*Task to carry out*
Which lines of the data contain the string "bowling"? Copy every one.

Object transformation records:

=== Begin Enclosure ===

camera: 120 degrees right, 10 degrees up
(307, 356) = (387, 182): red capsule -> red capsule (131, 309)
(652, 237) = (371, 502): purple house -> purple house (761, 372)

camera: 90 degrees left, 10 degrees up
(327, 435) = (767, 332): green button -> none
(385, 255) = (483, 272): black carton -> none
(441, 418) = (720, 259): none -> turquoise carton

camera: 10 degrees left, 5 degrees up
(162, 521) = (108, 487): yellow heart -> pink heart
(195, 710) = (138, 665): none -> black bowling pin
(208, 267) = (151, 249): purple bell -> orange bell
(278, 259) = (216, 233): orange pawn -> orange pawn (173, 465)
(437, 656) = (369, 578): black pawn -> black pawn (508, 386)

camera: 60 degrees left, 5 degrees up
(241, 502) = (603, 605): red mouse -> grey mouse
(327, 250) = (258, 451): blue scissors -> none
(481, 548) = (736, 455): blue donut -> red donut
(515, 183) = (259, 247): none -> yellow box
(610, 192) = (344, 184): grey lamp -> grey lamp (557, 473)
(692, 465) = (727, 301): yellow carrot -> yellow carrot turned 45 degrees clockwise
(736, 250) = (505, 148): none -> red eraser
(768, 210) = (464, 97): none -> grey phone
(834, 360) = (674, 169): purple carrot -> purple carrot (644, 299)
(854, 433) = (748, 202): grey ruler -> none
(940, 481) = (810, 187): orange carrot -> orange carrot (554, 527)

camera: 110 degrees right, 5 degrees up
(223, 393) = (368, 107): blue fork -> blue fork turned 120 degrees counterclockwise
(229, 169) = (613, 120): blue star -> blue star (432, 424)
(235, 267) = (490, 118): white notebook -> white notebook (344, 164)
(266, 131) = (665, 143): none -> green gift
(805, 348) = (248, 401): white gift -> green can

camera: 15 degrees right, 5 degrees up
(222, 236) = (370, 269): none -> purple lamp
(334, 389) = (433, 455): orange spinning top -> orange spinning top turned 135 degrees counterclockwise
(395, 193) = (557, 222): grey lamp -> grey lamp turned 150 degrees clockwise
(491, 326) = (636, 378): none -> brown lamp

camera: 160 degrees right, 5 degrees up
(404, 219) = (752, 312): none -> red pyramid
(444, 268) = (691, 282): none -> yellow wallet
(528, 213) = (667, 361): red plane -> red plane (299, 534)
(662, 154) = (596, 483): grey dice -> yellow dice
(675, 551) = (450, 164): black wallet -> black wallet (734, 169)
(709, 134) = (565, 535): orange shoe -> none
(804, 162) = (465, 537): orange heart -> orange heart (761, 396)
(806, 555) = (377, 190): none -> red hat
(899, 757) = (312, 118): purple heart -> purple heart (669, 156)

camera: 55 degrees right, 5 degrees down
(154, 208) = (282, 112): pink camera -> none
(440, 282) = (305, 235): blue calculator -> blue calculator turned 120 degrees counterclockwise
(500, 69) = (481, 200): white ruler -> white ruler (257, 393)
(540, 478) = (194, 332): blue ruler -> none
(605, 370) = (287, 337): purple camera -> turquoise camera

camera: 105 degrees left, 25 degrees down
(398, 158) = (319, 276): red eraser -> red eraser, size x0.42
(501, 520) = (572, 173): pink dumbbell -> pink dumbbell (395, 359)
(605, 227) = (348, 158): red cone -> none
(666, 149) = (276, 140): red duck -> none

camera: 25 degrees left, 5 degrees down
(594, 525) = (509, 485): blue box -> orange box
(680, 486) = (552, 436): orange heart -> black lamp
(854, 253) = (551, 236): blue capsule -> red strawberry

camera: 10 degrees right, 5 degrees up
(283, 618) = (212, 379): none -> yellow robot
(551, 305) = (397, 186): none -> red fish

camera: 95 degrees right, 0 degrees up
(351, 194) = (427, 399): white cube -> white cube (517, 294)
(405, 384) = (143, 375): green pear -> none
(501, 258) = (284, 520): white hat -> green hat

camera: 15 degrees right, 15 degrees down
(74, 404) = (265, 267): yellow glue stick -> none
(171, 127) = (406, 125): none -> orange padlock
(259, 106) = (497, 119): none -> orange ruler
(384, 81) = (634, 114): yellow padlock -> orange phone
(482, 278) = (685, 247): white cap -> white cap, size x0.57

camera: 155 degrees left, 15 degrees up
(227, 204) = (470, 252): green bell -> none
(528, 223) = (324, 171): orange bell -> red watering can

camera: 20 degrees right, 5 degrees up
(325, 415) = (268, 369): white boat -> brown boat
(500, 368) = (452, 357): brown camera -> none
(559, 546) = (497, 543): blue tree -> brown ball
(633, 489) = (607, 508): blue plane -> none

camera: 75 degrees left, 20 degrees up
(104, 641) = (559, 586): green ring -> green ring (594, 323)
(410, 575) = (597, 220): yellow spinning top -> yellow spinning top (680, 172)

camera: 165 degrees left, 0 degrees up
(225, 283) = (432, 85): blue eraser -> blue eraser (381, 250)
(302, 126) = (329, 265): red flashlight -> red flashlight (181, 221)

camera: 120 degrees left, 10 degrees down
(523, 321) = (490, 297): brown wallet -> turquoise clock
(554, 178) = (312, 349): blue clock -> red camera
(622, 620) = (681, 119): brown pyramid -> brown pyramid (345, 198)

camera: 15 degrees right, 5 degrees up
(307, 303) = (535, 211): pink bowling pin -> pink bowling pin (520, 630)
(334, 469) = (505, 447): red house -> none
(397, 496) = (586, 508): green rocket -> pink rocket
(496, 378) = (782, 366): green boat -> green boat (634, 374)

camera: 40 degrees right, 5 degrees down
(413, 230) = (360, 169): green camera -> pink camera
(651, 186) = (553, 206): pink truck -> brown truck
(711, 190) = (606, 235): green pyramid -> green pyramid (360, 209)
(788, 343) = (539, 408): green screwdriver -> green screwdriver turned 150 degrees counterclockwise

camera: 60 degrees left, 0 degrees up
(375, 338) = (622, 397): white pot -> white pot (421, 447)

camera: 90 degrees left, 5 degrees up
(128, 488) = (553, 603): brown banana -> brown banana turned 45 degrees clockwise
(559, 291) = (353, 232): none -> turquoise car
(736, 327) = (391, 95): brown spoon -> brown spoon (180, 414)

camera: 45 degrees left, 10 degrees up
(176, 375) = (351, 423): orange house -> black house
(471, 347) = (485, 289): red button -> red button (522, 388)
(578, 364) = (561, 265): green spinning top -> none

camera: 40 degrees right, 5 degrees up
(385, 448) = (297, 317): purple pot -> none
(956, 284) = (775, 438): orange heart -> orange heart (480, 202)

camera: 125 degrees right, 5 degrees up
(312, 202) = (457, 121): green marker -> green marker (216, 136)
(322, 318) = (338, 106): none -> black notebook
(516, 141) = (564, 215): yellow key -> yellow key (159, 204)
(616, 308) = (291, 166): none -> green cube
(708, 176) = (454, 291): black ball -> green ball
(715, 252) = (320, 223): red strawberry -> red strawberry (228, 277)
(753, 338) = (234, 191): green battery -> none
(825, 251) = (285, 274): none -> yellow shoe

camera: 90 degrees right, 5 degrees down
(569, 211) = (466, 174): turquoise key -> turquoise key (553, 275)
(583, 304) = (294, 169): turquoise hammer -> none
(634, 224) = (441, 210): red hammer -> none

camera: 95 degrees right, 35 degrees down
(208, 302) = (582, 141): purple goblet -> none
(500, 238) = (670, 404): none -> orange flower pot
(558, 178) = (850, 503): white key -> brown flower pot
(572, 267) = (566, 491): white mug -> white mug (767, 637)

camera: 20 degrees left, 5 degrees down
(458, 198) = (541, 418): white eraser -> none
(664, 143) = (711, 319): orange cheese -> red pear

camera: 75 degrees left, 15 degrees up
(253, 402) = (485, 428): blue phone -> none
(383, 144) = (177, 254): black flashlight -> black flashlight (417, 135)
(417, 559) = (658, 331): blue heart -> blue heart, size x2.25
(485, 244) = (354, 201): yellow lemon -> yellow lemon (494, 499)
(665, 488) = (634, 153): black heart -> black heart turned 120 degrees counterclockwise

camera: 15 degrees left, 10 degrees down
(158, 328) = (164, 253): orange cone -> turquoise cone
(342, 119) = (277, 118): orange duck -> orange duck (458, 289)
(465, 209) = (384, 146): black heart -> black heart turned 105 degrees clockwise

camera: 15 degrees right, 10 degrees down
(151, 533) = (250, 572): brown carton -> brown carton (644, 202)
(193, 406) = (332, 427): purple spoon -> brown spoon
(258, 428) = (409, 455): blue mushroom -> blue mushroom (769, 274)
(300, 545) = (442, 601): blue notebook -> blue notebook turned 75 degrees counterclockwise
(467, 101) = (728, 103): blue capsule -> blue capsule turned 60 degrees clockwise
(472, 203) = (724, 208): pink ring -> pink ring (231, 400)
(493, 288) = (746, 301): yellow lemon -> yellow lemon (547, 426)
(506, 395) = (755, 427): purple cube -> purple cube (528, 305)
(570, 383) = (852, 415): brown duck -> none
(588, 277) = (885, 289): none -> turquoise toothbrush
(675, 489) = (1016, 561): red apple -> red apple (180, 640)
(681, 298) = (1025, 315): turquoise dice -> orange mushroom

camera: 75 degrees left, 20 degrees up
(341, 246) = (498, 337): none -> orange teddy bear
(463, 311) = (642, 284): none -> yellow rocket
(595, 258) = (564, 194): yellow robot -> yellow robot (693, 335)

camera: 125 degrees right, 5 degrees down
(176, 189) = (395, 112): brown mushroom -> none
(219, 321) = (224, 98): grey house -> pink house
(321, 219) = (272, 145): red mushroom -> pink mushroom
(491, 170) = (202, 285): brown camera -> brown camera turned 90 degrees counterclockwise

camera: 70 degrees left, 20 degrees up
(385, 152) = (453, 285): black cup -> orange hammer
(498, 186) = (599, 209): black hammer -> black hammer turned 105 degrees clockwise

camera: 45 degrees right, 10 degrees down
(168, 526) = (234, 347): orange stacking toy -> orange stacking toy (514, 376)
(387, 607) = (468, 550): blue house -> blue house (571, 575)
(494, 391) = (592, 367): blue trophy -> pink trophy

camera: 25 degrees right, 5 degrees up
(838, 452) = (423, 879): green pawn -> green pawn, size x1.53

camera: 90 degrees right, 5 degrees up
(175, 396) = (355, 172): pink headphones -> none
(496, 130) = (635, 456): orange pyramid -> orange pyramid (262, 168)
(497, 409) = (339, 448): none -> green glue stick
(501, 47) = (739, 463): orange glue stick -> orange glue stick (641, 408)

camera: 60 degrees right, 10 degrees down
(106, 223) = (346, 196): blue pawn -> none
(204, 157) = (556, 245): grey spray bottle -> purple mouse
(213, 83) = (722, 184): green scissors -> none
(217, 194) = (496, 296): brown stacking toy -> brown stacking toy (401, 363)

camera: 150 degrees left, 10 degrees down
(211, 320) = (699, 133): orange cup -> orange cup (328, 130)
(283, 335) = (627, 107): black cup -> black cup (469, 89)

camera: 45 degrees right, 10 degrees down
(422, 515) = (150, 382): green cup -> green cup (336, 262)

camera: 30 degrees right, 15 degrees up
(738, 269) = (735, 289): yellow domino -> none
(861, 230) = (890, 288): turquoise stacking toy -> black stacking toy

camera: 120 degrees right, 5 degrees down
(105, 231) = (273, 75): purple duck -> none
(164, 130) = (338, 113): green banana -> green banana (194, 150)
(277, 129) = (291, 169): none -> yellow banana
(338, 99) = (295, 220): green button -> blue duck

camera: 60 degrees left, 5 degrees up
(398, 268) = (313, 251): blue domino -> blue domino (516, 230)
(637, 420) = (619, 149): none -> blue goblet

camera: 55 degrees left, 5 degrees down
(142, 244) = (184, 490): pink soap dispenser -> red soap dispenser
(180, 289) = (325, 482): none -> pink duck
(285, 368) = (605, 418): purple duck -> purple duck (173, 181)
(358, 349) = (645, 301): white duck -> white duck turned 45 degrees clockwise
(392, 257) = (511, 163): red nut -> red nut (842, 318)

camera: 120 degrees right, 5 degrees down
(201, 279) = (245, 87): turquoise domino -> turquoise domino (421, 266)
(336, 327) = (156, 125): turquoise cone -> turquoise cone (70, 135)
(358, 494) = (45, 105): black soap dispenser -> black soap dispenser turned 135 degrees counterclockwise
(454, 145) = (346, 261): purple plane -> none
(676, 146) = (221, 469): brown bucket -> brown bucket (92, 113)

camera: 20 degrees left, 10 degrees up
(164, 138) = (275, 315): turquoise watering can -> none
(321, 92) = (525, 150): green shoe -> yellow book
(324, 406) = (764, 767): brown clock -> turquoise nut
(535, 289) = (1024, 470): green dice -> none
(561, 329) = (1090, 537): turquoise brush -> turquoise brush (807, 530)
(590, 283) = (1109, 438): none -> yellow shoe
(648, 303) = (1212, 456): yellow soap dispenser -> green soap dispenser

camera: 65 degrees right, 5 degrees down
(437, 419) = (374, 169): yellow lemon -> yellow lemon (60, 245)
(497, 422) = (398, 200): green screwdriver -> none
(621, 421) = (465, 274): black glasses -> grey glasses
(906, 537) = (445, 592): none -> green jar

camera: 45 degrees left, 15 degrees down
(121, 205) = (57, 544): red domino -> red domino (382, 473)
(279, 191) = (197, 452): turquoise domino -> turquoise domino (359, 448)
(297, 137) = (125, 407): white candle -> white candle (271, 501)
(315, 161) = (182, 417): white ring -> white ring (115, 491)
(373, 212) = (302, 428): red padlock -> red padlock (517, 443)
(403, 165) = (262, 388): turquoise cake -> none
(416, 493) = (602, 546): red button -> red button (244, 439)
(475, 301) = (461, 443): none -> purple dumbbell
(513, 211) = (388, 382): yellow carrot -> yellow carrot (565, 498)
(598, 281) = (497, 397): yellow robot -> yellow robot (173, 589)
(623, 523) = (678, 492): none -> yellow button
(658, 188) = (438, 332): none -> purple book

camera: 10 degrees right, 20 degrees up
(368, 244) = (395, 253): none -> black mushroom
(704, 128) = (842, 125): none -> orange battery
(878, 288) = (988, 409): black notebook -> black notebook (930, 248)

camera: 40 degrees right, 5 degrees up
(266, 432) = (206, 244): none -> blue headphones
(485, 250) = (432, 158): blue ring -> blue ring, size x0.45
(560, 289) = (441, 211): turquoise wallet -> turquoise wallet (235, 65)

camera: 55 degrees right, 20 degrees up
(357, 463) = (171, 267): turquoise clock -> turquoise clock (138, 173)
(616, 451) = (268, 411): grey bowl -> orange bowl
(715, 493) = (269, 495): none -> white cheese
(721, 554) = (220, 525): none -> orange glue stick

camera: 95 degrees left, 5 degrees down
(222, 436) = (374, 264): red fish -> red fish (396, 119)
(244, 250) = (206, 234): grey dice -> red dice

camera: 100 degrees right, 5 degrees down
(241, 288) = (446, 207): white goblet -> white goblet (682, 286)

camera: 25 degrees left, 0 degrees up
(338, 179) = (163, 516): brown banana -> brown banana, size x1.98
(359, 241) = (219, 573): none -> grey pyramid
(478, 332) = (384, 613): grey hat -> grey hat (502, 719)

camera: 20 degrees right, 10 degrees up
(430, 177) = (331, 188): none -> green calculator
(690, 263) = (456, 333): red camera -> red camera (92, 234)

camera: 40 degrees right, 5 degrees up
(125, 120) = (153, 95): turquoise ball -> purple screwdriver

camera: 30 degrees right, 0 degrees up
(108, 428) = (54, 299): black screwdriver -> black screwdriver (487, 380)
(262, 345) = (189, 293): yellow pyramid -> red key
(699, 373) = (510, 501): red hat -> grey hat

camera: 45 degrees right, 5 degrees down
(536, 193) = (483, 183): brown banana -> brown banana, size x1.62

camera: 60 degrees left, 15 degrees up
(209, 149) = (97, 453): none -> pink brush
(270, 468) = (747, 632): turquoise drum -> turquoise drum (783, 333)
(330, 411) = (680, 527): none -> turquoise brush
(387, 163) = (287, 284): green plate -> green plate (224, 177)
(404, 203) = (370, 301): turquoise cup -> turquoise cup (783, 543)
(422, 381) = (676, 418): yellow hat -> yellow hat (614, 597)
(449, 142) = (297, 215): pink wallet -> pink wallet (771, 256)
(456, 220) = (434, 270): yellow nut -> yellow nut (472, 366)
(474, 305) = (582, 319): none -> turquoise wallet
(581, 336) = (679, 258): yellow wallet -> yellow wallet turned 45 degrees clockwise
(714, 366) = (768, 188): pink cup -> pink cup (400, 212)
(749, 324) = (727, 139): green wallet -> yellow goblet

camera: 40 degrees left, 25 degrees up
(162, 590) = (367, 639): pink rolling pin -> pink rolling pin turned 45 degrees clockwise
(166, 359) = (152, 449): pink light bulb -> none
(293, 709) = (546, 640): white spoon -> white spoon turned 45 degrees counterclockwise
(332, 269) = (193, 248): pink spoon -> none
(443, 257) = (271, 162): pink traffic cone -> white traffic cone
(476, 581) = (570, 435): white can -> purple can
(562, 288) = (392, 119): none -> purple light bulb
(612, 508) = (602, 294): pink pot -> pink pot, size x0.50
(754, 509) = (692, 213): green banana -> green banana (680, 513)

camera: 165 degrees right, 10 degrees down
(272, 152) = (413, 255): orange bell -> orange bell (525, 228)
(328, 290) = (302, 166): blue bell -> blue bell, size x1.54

=== End Enclosure ===

*Result of the task*
(195, 710) = (138, 665): none -> black bowling pin
(307, 303) = (535, 211): pink bowling pin -> pink bowling pin (520, 630)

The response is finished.